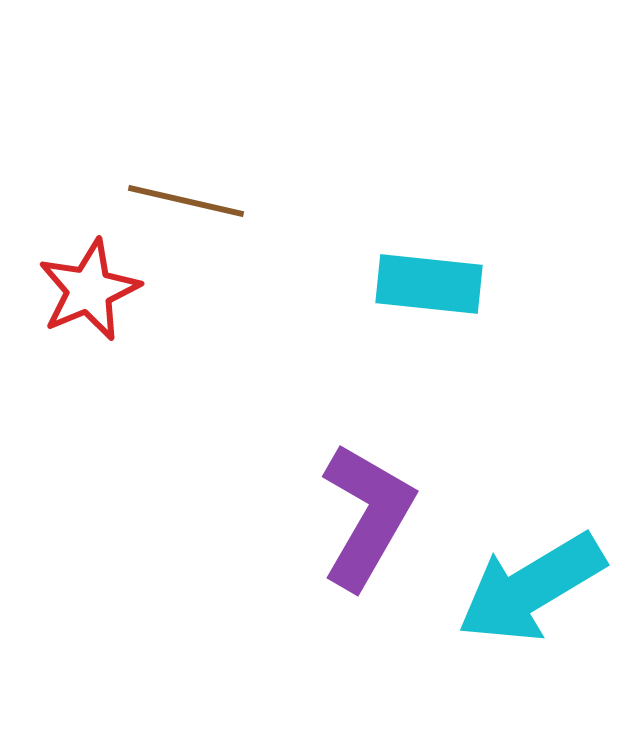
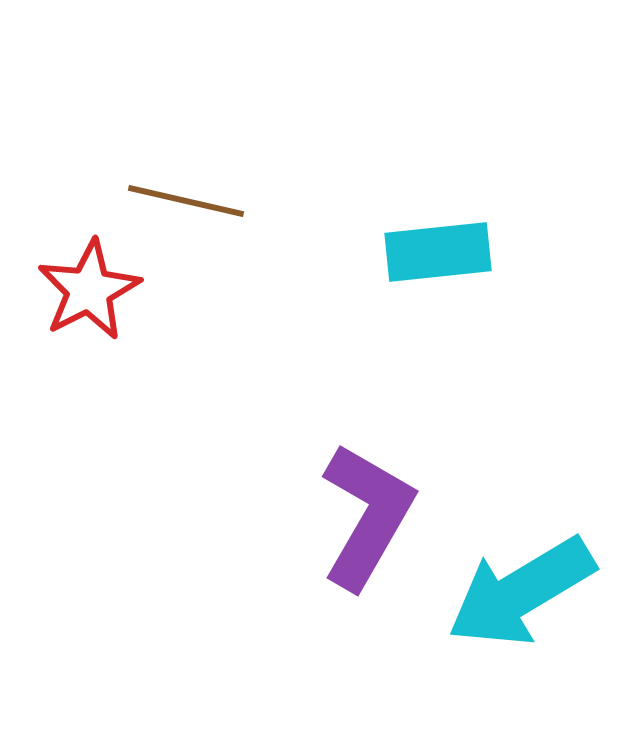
cyan rectangle: moved 9 px right, 32 px up; rotated 12 degrees counterclockwise
red star: rotated 4 degrees counterclockwise
cyan arrow: moved 10 px left, 4 px down
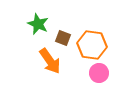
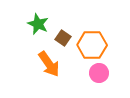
brown square: rotated 14 degrees clockwise
orange hexagon: rotated 8 degrees counterclockwise
orange arrow: moved 1 px left, 3 px down
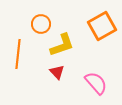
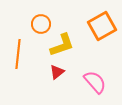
red triangle: rotated 35 degrees clockwise
pink semicircle: moved 1 px left, 1 px up
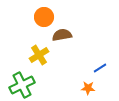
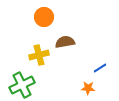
brown semicircle: moved 3 px right, 7 px down
yellow cross: rotated 18 degrees clockwise
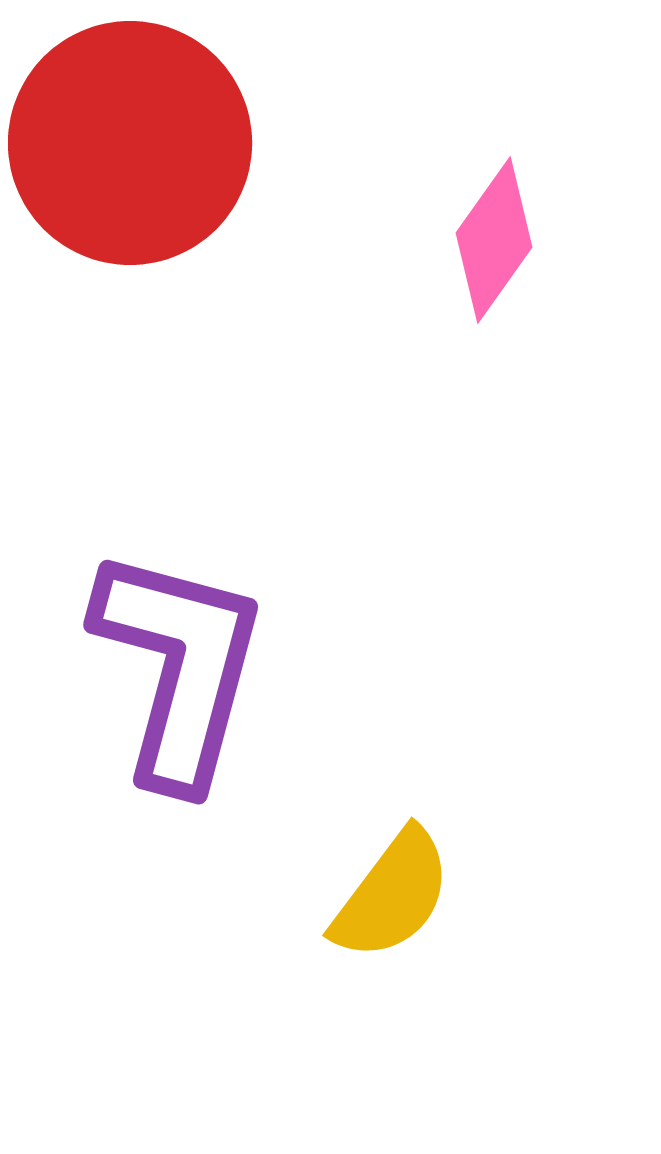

• • • •

The lines running from the one with "orange arrow: moved 1 px left, 3 px down" to the close of the material above are to be retyped exactly; no picture is to be included.

→ **Exercise response**
orange arrow: moved 1 px left, 3 px down
red triangle: rotated 35 degrees clockwise
pink semicircle: moved 1 px left, 1 px up
brown semicircle: moved 3 px right, 7 px down
yellow cross: rotated 18 degrees clockwise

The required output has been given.